Scene image comparisons:
○ ○ ○

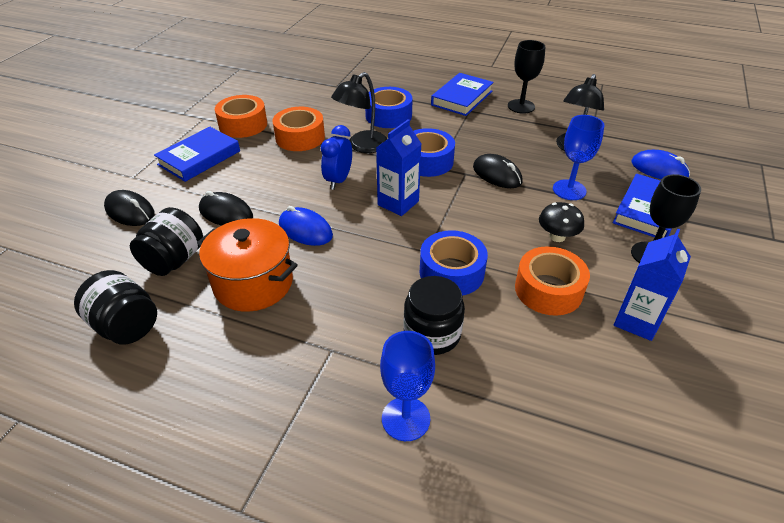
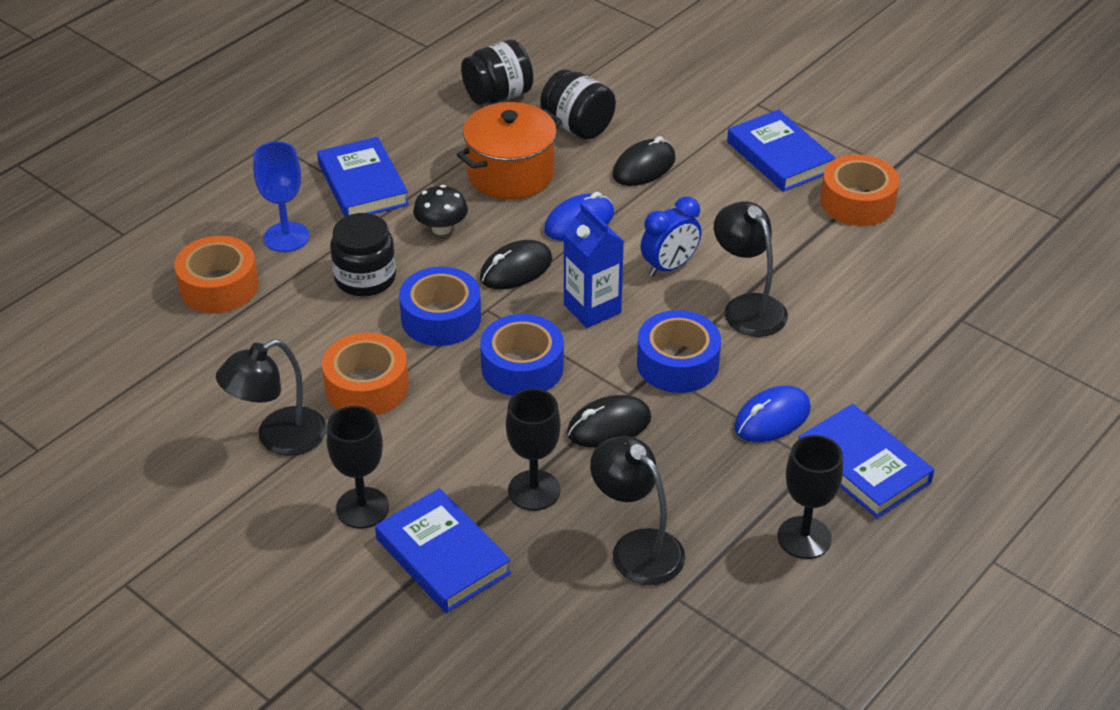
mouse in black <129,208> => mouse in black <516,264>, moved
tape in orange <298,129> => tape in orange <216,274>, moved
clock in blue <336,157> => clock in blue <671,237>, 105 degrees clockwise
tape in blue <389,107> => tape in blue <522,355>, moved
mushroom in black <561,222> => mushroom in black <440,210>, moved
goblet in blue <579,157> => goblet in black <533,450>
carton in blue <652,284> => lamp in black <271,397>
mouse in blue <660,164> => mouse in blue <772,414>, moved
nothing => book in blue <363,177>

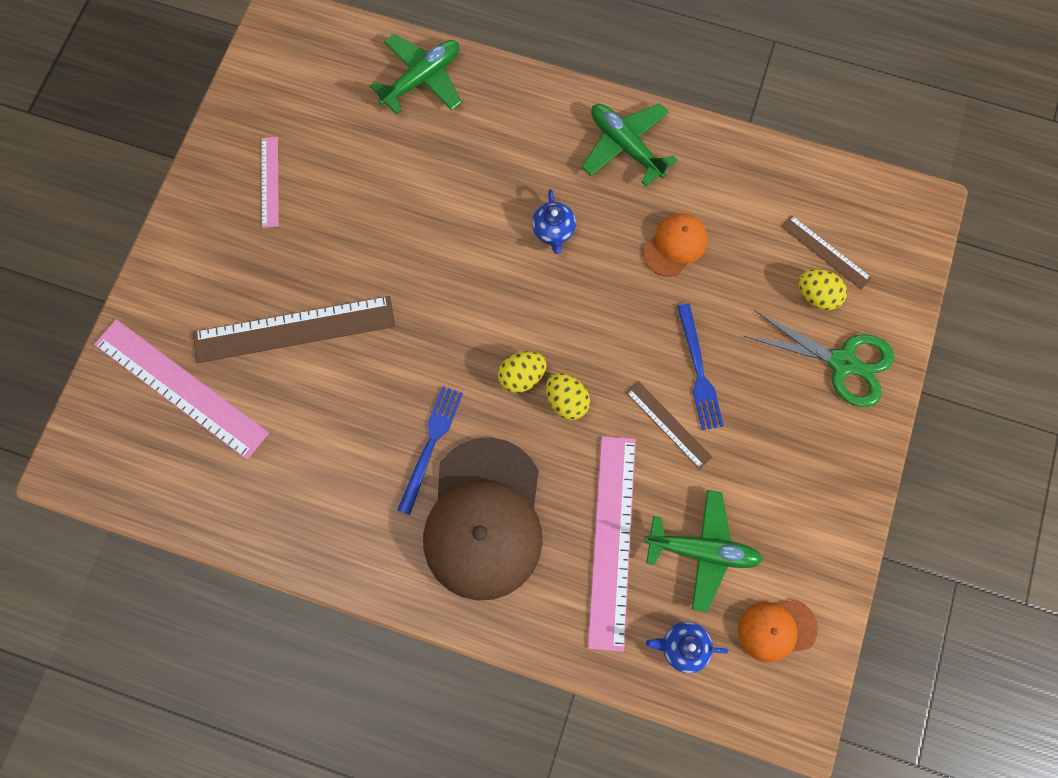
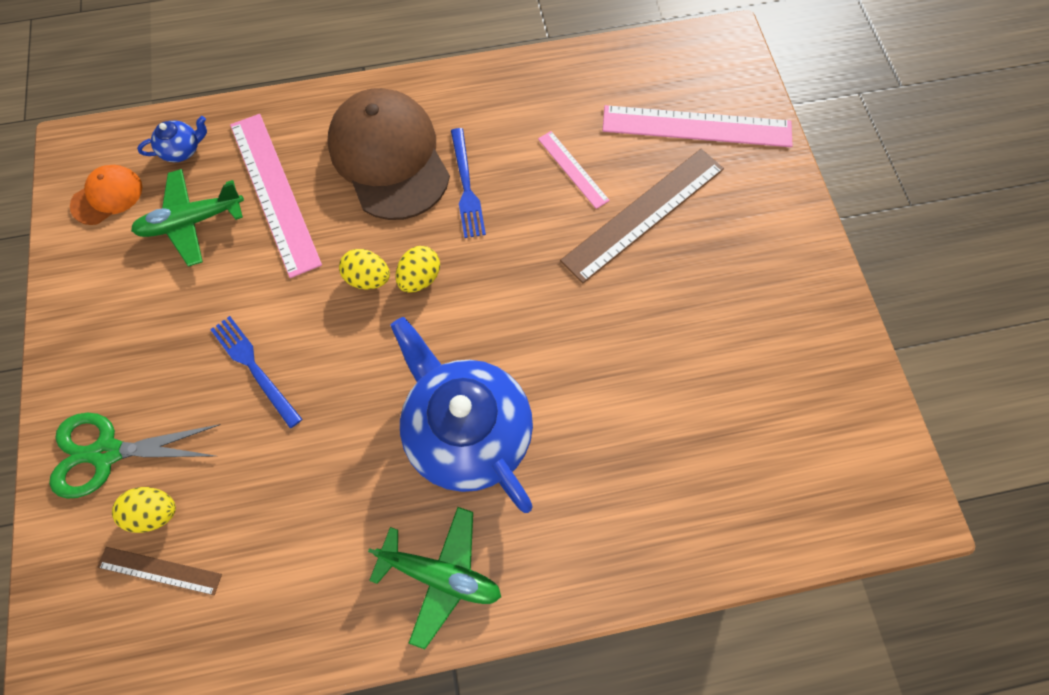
ruler in pink <270,182> => ruler in pink <574,170>, moved
plane in green <416,74> => nothing
teapot in blue <554,221> => teapot in blue <461,415>, x2.49
ruler in brown <669,425> => nothing
cap in orange <675,245> => nothing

○ ○ ○

__TASK TO COMPLETE__.
This calls for each record above to be set down exactly, with the images skipped.

__TASK OUTPUT__.
mouse in black <129,208> => mouse in black <516,264>, moved
tape in orange <298,129> => tape in orange <216,274>, moved
clock in blue <336,157> => clock in blue <671,237>, 105 degrees clockwise
tape in blue <389,107> => tape in blue <522,355>, moved
mushroom in black <561,222> => mushroom in black <440,210>, moved
goblet in blue <579,157> => goblet in black <533,450>
carton in blue <652,284> => lamp in black <271,397>
mouse in blue <660,164> => mouse in blue <772,414>, moved
nothing => book in blue <363,177>

ruler in pink <270,182> => ruler in pink <574,170>, moved
plane in green <416,74> => nothing
teapot in blue <554,221> => teapot in blue <461,415>, x2.49
ruler in brown <669,425> => nothing
cap in orange <675,245> => nothing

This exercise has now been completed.